■ TASK DIRECTIONS: Each entry below should be printed exactly, with every image left out.

■ MATERIAL PROVIDED:
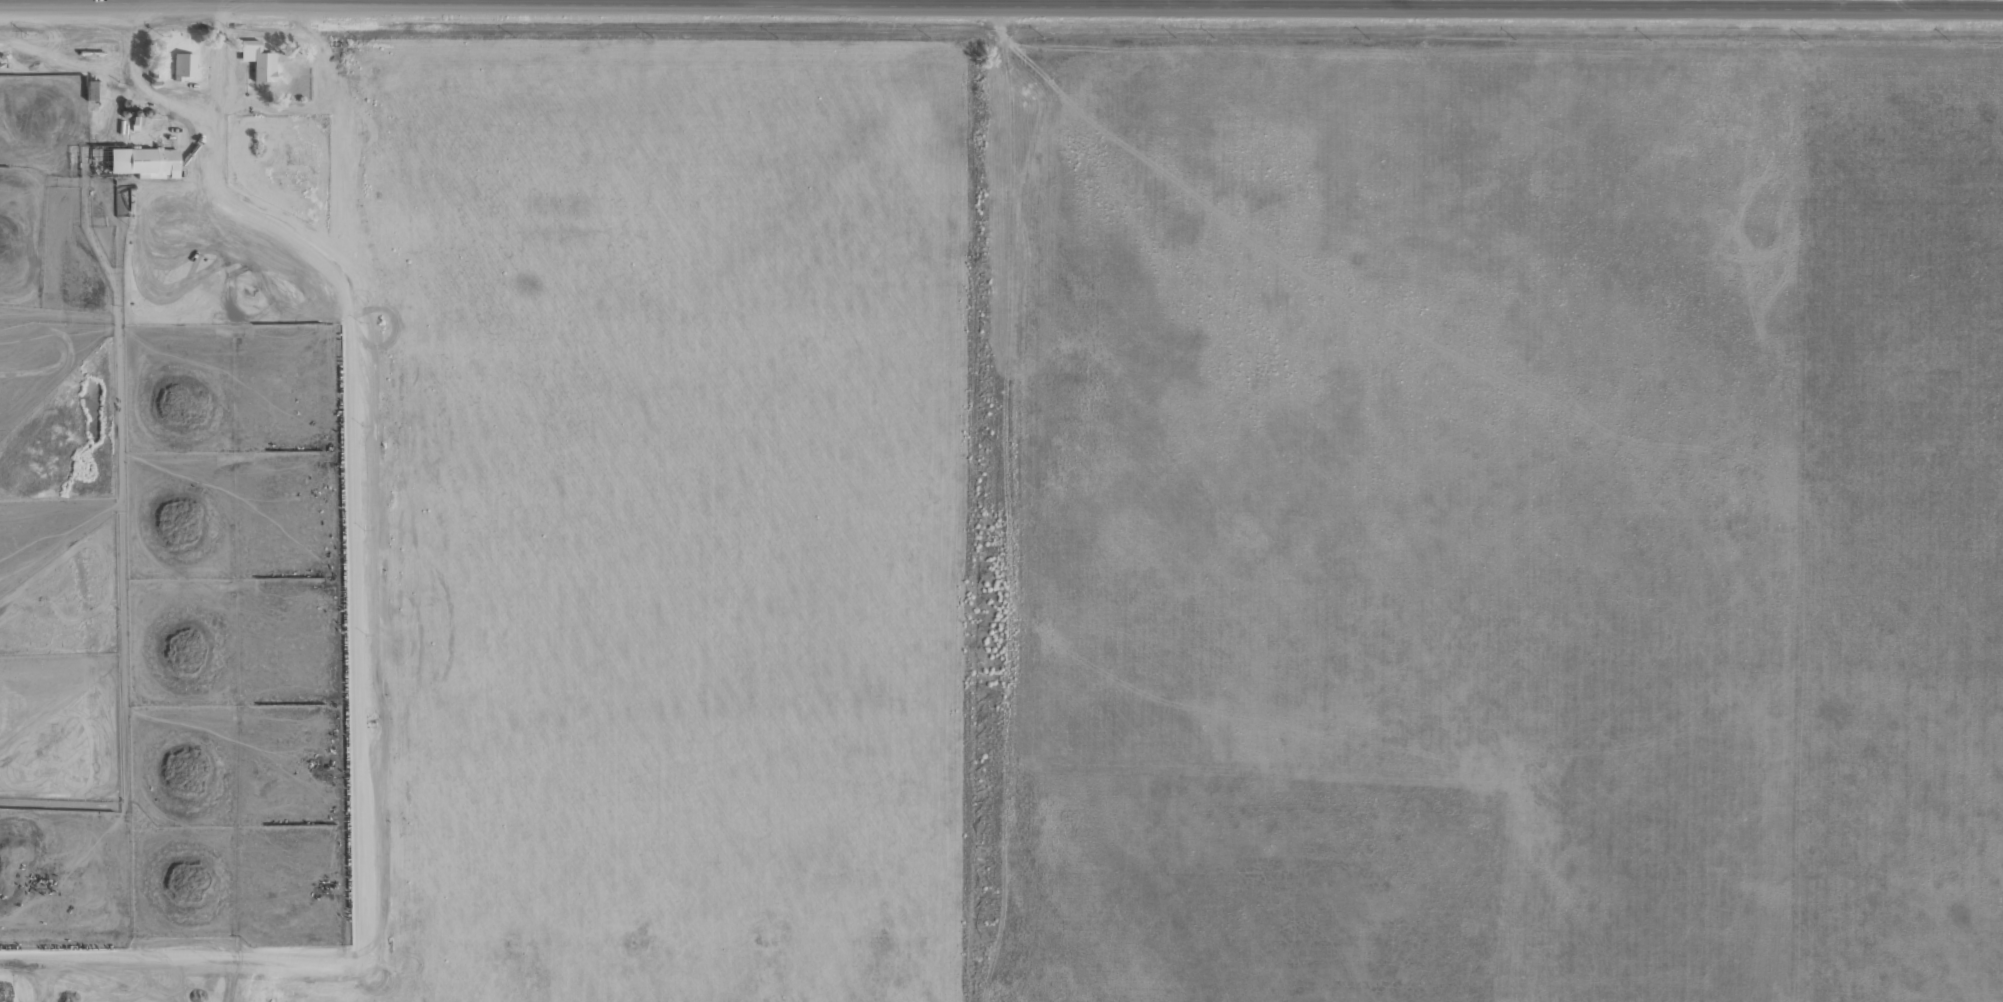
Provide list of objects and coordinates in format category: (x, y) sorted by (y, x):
road: (1931, 3)
road: (1394, 4)
road: (1001, 5)
building: (182, 65)
building: (91, 91)
building: (149, 161)
road: (318, 183)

■ ANSWER SECTION:
Provide list of objects and coordinates in format category: (x, y) sorted by (y, x):
road: (1931, 3)
road: (1394, 4)
road: (1001, 5)
building: (182, 65)
building: (91, 91)
building: (149, 161)
road: (318, 183)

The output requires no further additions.